● **Problem to work on**
Whenever a line below holds the word "button", copy that line.

● **Data excerpts**

·····

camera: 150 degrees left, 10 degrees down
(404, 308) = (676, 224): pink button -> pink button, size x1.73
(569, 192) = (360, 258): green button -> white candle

·····

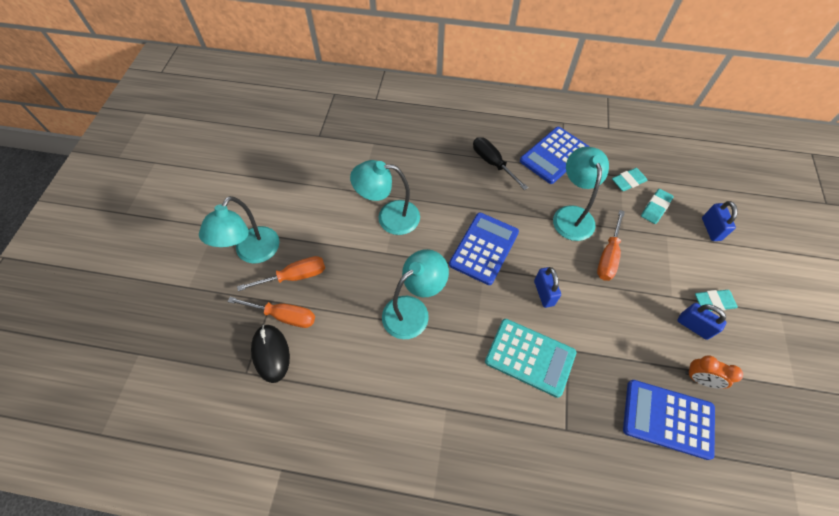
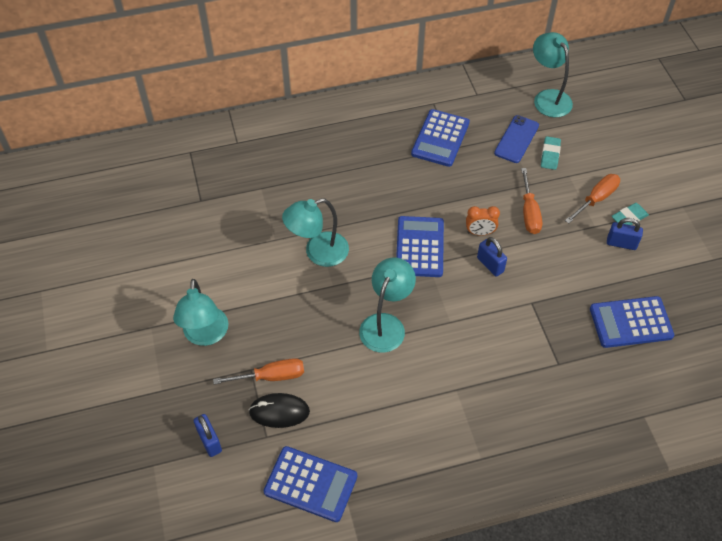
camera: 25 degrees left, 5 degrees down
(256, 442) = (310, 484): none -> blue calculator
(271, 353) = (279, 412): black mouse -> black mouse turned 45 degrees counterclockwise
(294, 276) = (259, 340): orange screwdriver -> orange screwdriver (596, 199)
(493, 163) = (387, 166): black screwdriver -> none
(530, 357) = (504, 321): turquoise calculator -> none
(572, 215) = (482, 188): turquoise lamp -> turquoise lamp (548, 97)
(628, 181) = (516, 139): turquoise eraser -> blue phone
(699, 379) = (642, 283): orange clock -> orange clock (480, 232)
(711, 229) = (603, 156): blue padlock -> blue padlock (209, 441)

·····

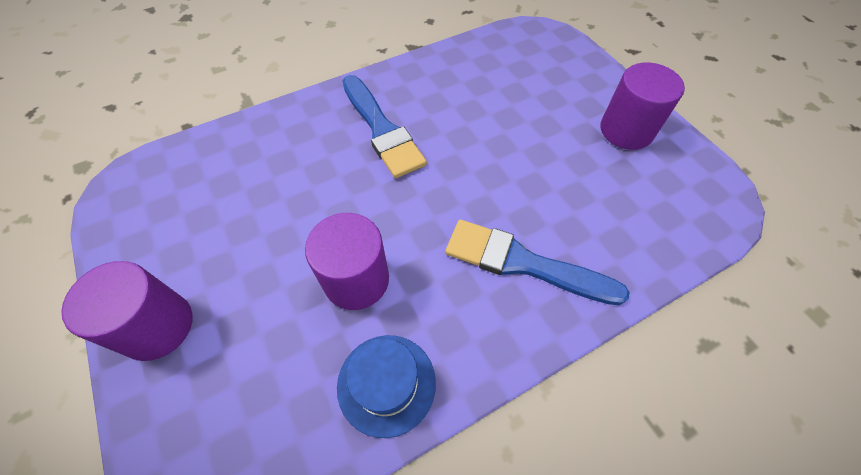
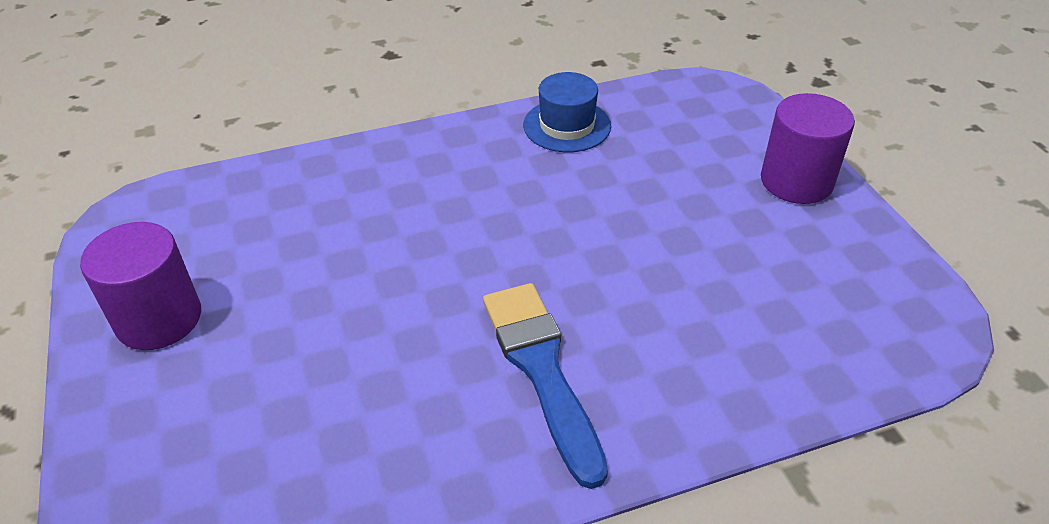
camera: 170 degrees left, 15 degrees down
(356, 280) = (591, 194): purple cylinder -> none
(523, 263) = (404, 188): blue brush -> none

·····

● **Answer section**
(404, 308) = (676, 224): pink button -> pink button, size x1.73
(569, 192) = (360, 258): green button -> white candle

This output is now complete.